[A run of records]
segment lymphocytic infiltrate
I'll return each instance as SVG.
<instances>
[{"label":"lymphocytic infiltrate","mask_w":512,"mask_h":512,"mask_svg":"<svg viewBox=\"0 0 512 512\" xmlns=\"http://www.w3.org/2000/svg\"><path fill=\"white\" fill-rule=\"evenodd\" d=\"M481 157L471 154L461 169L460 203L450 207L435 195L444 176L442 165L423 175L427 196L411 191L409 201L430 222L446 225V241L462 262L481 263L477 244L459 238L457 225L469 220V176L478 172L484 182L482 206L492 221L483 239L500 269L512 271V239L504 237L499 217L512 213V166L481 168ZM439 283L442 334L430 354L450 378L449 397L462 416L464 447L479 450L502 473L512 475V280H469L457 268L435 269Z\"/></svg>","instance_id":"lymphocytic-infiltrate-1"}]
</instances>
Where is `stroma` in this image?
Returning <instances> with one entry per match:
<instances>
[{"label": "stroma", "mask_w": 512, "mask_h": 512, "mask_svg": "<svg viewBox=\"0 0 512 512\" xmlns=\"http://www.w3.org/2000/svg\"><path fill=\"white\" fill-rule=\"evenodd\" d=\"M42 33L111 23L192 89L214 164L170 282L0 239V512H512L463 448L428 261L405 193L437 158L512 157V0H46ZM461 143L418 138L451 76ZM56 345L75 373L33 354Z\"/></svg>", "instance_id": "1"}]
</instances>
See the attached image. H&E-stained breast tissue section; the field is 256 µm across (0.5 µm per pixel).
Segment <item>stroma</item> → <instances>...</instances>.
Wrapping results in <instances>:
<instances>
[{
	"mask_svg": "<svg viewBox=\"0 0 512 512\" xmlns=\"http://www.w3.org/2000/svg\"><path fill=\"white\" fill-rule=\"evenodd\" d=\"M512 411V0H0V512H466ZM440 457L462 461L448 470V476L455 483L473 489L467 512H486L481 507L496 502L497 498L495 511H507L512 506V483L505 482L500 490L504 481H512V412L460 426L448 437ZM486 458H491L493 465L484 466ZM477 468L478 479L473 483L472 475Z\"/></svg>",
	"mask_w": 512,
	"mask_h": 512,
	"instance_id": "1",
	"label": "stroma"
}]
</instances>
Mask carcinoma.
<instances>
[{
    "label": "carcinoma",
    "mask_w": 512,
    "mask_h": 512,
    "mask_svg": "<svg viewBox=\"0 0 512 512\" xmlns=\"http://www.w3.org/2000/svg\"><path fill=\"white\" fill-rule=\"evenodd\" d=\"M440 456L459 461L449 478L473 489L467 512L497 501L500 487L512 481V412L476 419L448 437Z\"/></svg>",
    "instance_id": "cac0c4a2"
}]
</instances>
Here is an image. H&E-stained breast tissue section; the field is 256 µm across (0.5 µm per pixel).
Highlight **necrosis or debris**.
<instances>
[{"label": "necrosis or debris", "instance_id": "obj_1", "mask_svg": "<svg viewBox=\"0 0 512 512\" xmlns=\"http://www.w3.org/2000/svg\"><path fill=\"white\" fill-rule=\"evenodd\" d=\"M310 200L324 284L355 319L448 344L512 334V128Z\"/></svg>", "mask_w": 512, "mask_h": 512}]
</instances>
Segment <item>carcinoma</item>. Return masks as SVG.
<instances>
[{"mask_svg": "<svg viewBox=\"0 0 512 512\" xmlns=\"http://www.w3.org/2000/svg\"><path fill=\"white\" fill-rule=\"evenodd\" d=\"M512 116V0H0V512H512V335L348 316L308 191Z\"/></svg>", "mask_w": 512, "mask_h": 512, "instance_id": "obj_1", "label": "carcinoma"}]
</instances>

## Task goal
Find the line with "Here is an image." in the listing above, then write out that line and each remaining line exactly, with no other text.

## Written answer
Here is an image. H&E-stained breast tissue section; the field is 256 µm across (0.5 µm per pixel).
Highlight **necrosis or debris**.
<instances>
[{"label": "necrosis or debris", "instance_id": "obj_1", "mask_svg": "<svg viewBox=\"0 0 512 512\" xmlns=\"http://www.w3.org/2000/svg\"><path fill=\"white\" fill-rule=\"evenodd\" d=\"M310 200L324 284L355 319L448 344L512 334V128Z\"/></svg>", "mask_w": 512, "mask_h": 512}]
</instances>
Segment <item>carcinoma</item>. Return masks as SVG.
<instances>
[{"mask_svg": "<svg viewBox=\"0 0 512 512\" xmlns=\"http://www.w3.org/2000/svg\"><path fill=\"white\" fill-rule=\"evenodd\" d=\"M512 116V0H0V512H512V335L348 316L308 191Z\"/></svg>", "mask_w": 512, "mask_h": 512, "instance_id": "obj_1", "label": "carcinoma"}]
</instances>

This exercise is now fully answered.